Data shown:
--

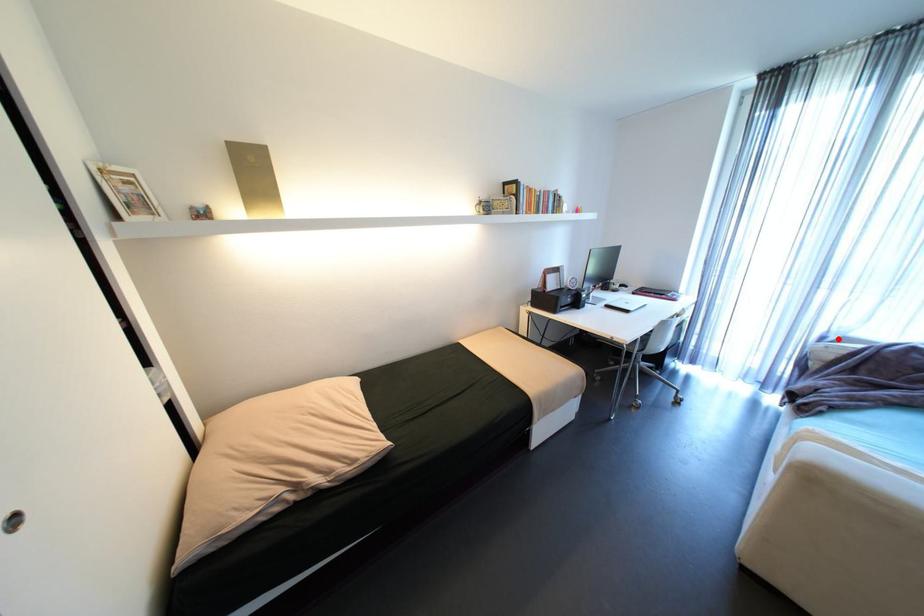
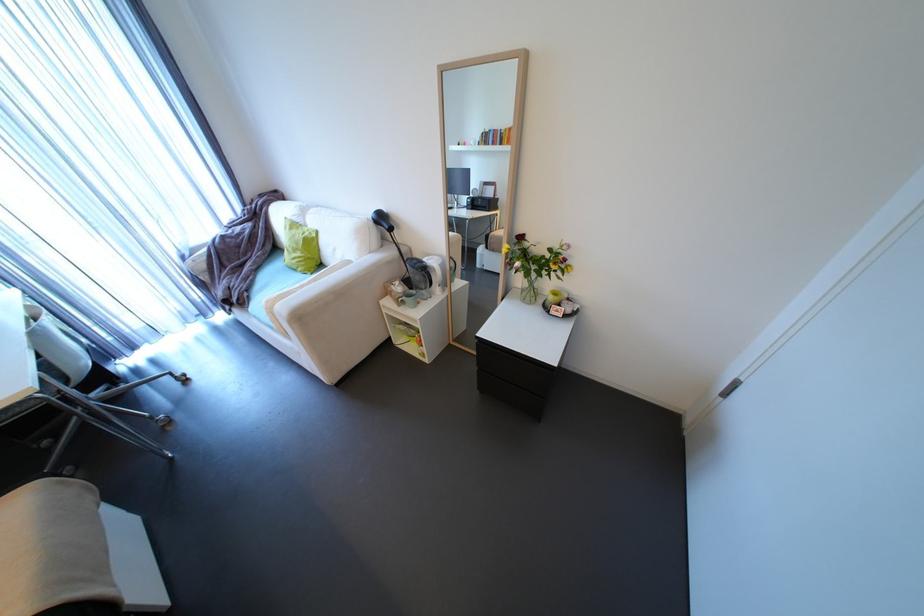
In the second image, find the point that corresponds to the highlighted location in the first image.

--

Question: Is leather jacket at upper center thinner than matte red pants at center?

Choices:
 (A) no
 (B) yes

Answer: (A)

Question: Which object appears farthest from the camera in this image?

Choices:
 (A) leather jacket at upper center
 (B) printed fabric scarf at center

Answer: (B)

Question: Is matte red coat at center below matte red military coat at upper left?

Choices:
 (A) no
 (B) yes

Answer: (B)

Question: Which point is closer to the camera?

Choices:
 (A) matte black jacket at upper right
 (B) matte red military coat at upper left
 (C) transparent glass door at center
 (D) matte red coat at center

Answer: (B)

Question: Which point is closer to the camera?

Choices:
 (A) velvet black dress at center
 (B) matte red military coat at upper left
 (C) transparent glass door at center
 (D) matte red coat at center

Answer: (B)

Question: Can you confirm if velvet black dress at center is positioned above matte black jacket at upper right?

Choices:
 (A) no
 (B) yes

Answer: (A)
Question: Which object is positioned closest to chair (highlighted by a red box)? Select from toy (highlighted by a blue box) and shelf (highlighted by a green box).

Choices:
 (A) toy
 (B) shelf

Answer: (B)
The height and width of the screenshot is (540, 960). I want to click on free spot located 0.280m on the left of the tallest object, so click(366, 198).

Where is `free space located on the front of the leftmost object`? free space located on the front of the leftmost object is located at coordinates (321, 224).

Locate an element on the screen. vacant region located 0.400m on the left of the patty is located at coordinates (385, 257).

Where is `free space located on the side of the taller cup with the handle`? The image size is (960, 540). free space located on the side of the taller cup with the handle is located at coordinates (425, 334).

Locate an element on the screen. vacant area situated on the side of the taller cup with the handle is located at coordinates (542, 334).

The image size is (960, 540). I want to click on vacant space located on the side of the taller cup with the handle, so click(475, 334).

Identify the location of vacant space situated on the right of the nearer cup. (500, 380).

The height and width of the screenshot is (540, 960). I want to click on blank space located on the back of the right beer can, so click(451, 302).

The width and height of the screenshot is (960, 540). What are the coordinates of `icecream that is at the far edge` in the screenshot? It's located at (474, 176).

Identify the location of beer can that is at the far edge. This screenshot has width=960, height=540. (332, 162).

--

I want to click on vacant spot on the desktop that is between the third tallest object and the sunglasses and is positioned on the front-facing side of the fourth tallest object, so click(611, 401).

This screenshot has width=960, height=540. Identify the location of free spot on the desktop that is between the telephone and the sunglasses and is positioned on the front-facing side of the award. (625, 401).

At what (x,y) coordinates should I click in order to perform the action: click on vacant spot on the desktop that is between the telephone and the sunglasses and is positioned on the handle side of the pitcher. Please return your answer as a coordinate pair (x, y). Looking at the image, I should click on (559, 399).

--

What you should do: Show every line of the records that contains the string "object", counting only matches with the same case.

Your solution:
Question: Which object appears farthest from the camera in this image?
Question: Which object is positioned closest to chair (highlighted by a red box)? Select from toy (highlighted by a blue box) and shelf (highlighted by a green box).
The height and width of the screenshot is (540, 960). I want to click on free spot located 0.280m on the left of the tallest object, so click(366, 198).
Where is `free space located on the front of the leftmost object`? free space located on the front of the leftmost object is located at coordinates (321, 224).
I want to click on vacant spot on the desktop that is between the third tallest object and the sunglasses and is positioned on the front-facing side of the fourth tallest object, so click(611, 401).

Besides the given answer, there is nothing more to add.